Objective:
Which lines in the data below contain the string "fisis"? Pick out every one of them, treating uppercase and lowercase letters as different.

Source records:
== == ==

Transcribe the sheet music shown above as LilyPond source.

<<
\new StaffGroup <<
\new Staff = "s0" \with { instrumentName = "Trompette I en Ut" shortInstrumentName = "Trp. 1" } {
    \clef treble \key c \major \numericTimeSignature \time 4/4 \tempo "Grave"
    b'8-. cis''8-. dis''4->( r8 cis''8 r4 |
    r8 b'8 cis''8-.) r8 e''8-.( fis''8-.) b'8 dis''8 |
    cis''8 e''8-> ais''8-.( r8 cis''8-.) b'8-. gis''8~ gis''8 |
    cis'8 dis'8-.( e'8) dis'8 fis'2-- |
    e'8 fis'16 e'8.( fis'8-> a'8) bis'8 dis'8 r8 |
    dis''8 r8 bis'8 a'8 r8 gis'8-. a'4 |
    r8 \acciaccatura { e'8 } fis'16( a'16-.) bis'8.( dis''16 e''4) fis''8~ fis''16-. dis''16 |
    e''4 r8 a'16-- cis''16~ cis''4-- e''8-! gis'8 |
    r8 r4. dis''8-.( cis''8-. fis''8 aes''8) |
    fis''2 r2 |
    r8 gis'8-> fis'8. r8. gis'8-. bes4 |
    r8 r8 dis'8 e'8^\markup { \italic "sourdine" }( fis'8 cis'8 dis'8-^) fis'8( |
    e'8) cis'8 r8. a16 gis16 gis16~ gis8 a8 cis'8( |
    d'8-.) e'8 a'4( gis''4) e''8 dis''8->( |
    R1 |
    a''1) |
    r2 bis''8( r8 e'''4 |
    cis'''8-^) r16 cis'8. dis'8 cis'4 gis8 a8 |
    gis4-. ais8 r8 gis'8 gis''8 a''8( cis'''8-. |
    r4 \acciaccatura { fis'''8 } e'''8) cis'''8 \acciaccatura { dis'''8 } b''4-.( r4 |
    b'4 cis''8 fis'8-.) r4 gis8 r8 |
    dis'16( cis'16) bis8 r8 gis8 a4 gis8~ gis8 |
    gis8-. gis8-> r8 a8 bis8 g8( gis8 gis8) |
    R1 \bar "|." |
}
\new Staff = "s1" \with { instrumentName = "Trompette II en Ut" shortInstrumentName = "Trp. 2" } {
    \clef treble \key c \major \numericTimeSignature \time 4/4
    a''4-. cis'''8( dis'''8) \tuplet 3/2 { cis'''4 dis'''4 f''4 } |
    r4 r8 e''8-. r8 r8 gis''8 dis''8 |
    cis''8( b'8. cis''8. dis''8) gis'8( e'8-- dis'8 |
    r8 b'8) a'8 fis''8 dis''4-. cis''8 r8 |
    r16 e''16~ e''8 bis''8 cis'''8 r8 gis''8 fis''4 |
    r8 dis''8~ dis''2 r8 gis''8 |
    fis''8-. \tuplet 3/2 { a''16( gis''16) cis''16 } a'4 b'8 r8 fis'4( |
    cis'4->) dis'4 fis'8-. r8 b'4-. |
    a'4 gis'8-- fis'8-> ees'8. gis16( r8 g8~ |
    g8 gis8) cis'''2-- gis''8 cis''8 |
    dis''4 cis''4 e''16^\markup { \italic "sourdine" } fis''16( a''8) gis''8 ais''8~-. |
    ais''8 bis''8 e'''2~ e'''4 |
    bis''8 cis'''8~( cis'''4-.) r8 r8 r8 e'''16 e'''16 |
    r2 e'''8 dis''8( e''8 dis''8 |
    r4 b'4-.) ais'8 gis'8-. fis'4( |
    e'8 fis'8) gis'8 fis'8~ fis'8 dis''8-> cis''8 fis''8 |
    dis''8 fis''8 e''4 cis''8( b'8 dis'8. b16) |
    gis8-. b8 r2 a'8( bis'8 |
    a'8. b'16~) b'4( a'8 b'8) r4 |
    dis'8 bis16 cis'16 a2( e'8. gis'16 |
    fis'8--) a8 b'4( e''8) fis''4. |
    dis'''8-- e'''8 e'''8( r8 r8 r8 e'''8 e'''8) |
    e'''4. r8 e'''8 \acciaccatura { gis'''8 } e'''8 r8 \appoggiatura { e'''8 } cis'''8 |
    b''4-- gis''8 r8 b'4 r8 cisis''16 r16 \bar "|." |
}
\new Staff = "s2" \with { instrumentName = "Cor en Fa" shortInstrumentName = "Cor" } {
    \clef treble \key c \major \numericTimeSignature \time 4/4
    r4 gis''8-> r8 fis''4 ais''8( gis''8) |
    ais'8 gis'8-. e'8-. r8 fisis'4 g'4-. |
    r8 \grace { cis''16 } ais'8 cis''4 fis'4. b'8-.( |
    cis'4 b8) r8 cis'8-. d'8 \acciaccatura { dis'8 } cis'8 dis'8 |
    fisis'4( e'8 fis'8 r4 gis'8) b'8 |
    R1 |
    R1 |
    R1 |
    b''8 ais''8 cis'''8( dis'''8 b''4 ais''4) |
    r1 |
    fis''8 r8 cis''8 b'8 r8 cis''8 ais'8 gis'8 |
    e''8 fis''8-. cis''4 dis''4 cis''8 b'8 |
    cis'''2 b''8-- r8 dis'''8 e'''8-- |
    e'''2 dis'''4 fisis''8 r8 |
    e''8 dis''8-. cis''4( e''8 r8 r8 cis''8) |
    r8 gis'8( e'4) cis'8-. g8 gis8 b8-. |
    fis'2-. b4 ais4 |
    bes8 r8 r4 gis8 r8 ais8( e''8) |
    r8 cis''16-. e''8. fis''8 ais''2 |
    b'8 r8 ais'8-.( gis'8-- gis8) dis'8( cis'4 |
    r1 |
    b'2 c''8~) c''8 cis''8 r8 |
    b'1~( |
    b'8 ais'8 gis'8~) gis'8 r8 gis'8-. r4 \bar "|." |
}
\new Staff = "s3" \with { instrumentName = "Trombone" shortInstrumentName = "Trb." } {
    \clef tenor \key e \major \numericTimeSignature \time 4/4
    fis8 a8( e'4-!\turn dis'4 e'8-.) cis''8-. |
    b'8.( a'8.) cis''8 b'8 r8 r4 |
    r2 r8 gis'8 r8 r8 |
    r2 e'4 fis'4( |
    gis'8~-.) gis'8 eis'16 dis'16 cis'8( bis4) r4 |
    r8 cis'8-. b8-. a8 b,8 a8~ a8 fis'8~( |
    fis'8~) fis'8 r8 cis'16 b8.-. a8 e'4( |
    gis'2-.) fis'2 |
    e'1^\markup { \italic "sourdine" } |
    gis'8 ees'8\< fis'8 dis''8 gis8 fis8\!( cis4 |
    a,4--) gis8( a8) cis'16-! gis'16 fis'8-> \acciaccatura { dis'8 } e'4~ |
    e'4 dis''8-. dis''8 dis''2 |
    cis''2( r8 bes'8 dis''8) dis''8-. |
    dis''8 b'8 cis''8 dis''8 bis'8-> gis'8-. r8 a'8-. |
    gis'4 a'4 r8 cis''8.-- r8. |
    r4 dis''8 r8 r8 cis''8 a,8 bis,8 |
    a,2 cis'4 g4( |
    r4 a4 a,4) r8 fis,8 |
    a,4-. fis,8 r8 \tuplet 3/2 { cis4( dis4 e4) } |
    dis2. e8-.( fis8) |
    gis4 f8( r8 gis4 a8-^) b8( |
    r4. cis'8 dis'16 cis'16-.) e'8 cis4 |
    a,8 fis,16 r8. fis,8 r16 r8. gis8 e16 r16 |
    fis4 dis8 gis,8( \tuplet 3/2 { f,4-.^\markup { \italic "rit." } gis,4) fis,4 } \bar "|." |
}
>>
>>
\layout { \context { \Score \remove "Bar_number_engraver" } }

== == ==

Task solution:
    ais'8 gis'8-. e'8-. r8 fisis'4 g'4-. |
    fisis'4( e'8 fis'8 r4 gis'8) b'8 |
    e'''2 dis'''4 fisis''8 r8 |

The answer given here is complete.